A faithful copy of all the data is required; pictures should not be included.

*** Collected data ***

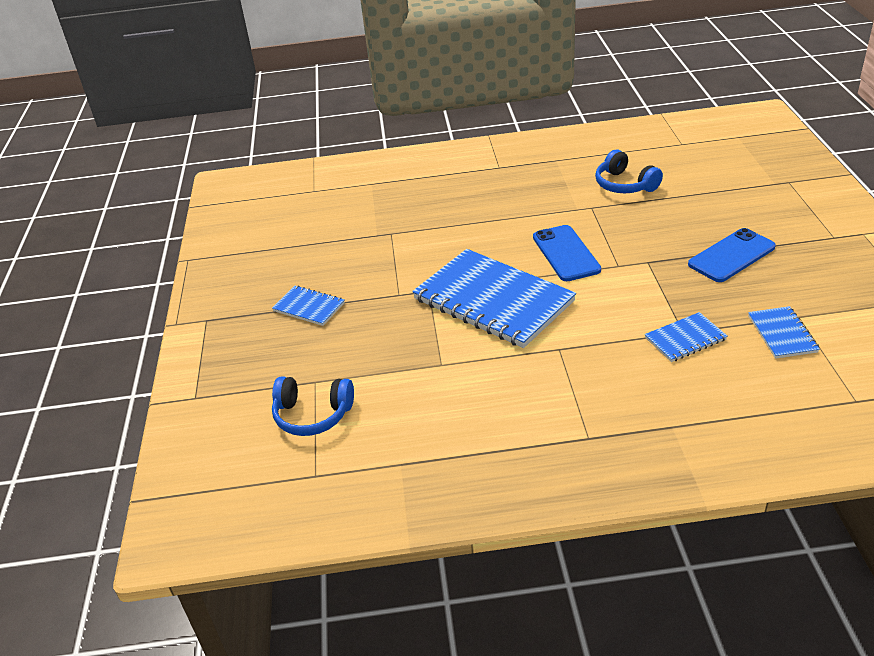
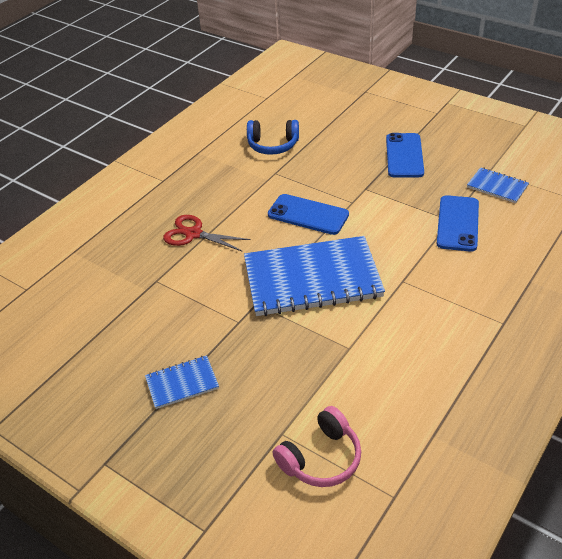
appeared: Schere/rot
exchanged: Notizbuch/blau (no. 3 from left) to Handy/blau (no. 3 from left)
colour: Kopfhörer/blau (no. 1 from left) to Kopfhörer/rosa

*** End of Collected data ***

■ **Expected answer**
appeared: Schere/rot
exchanged: Notizbuch/blau (no. 3 from left) to Handy/blau (no. 3 from left)
colour: Kopfhörer/blau (no. 1 from left) to Kopfhörer/rosa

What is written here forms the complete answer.